**TASK DATA**
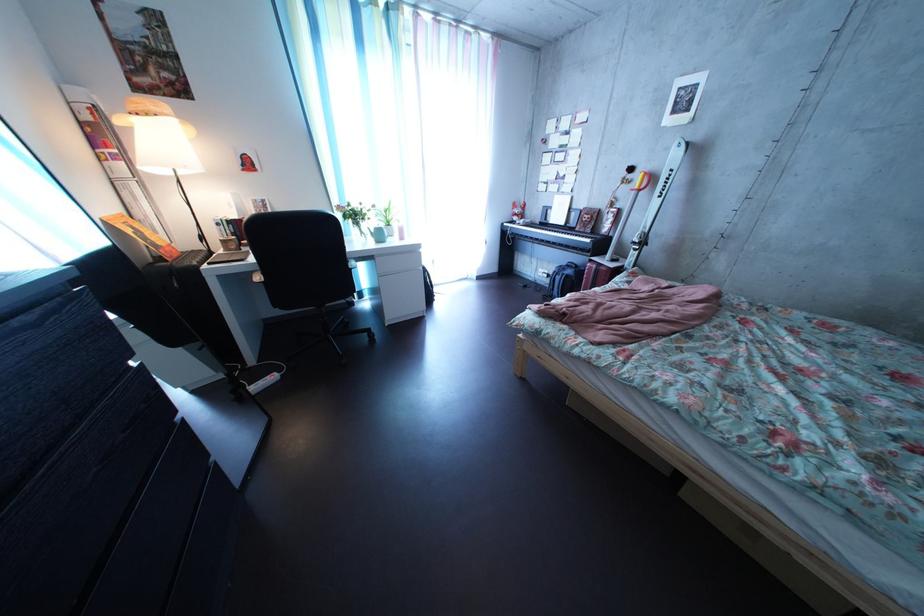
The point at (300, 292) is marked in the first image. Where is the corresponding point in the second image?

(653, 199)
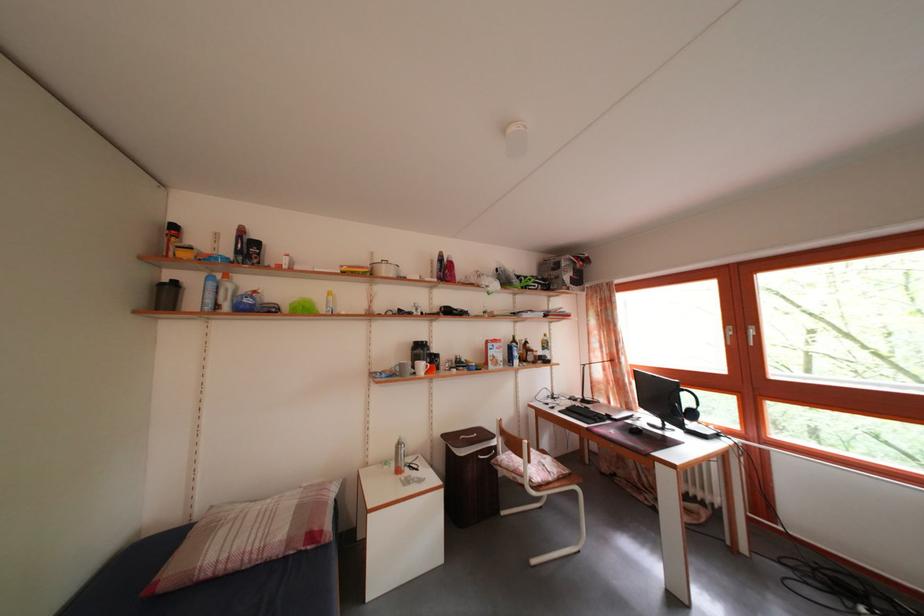
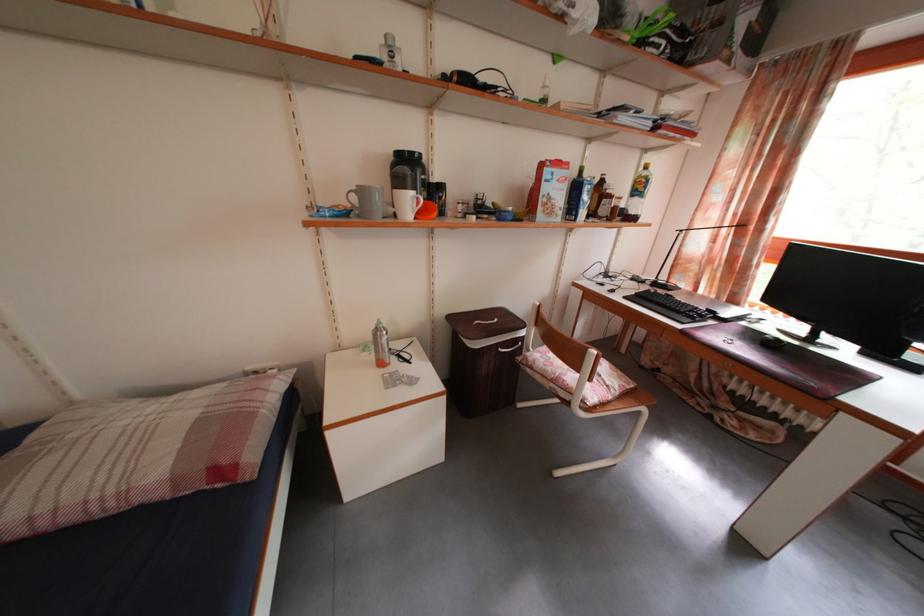
Find the pixel in the second image that matches (x=521, y=483) in the first image.

(560, 392)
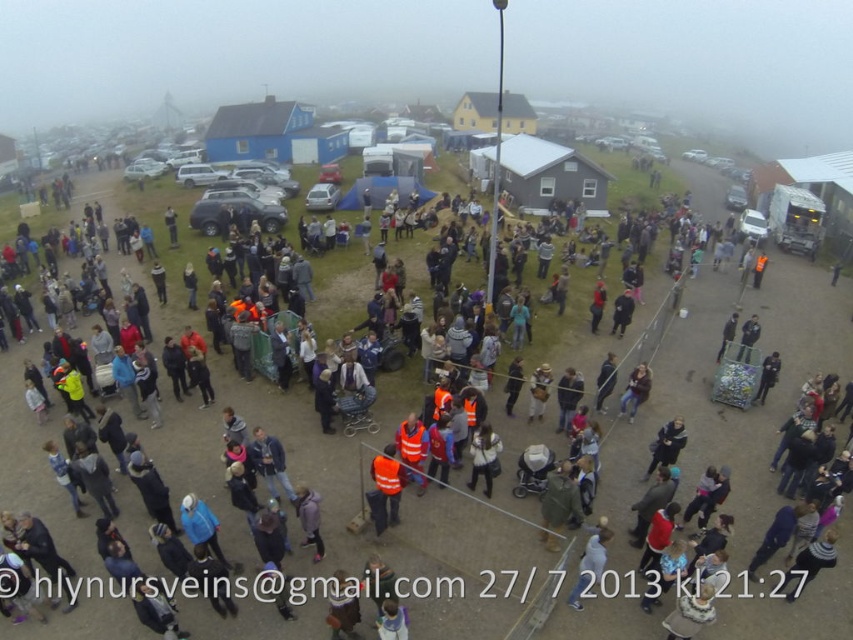
Who is higher up, white fabric jacket at center or leather jacket at center?

leather jacket at center

Does white fabric jacket at center have a smaller size compared to leather jacket at center?

Actually, white fabric jacket at center might be larger than leather jacket at center.

Which is behind, point (479, 433) or point (650, 380)?

The point (650, 380) is behind.

The width and height of the screenshot is (853, 640). I want to click on white fabric jacket at center, so click(485, 458).

Is white fabric jacket at lower center positioned at the back of white fabric jacket at center?

No, it is not.

Can you confirm if white fabric jacket at lower center is wider than white fabric jacket at center?

Yes, white fabric jacket at lower center is wider than white fabric jacket at center.

What are the coordinates of `white fabric jacket at lower center` in the screenshot? It's located at (590, 563).

Based on the photo, does white fabric jacket at lower center lie behind leather jacket at center?

No, white fabric jacket at lower center is closer to the viewer.

Between white fabric jacket at lower center and leather jacket at center, which one appears on the left side from the viewer's perspective?

From the viewer's perspective, white fabric jacket at lower center appears more on the left side.

You are a GUI agent. You are given a task and a screenshot of the screen. Output one action in this format:
    pyautogui.click(x=<x>, y=<y>)
    Task: Click on the white fabric jacket at lower center
    The image size is (853, 640).
    Given the screenshot: What is the action you would take?
    pyautogui.click(x=590, y=563)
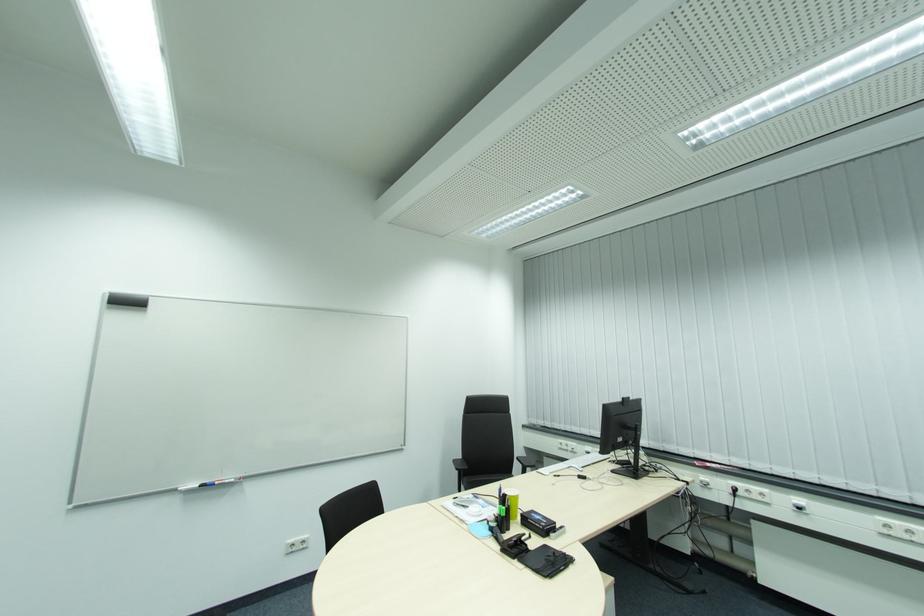
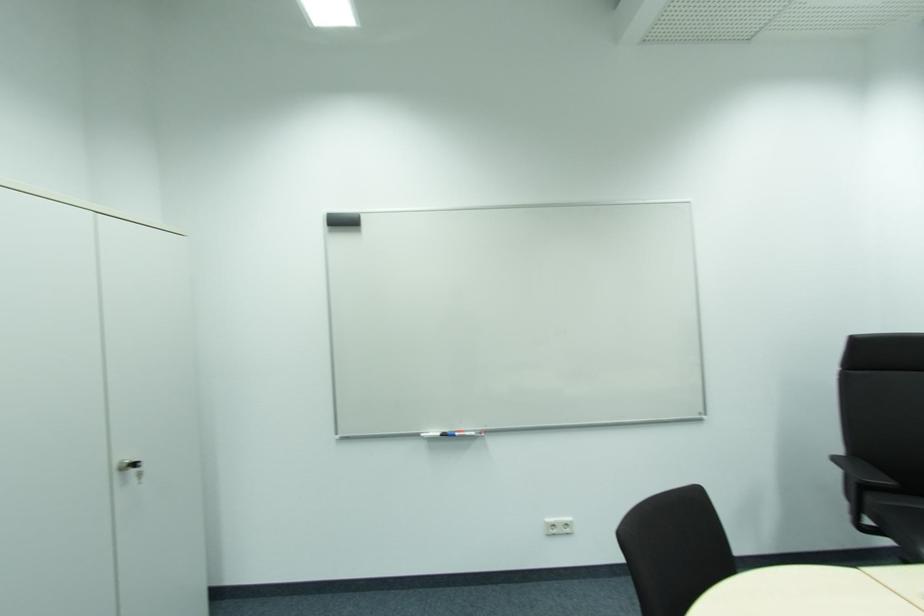
The point at [310,541] is marked in the first image. Where is the corresponding point in the second image?

(572, 524)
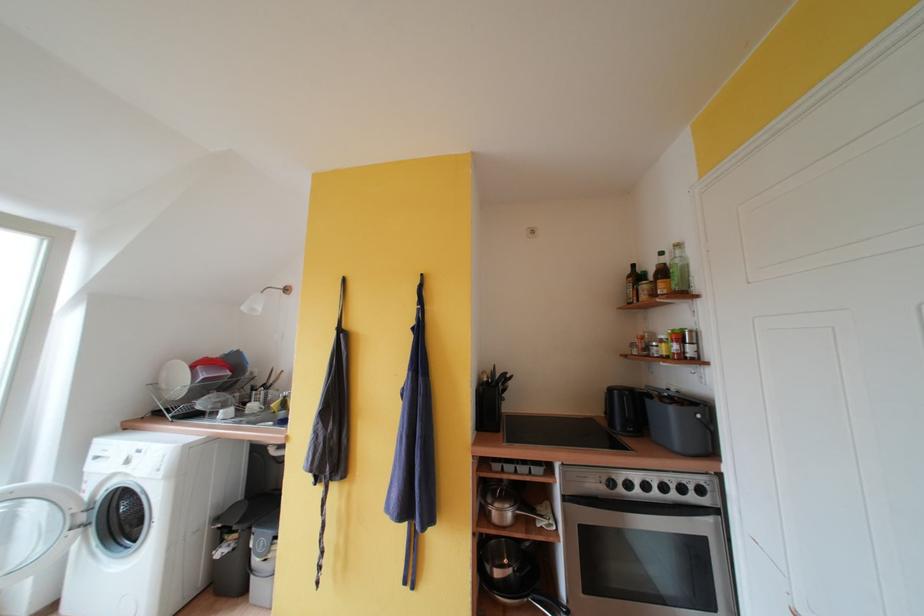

**GIVEN PROBLEM**
Please copy out the lines above exactly, starting with the line that contains "From the viewer's perspective, white" and continuing through the end of the lines, both ends included. Leave the pictures out of your answer.

**FINISHED ANSWER**
From the viewer's perspective, white fabric jacket at lower center appears more on the left side.

You are a GUI agent. You are given a task and a screenshot of the screen. Output one action in this format:
    pyautogui.click(x=<x>, y=<y>)
    Task: Click on the white fabric jacket at lower center
    The image size is (853, 640).
    Given the screenshot: What is the action you would take?
    pyautogui.click(x=590, y=563)
The point at [310,541] is marked in the first image. Where is the corresponding point in the second image?

(572, 524)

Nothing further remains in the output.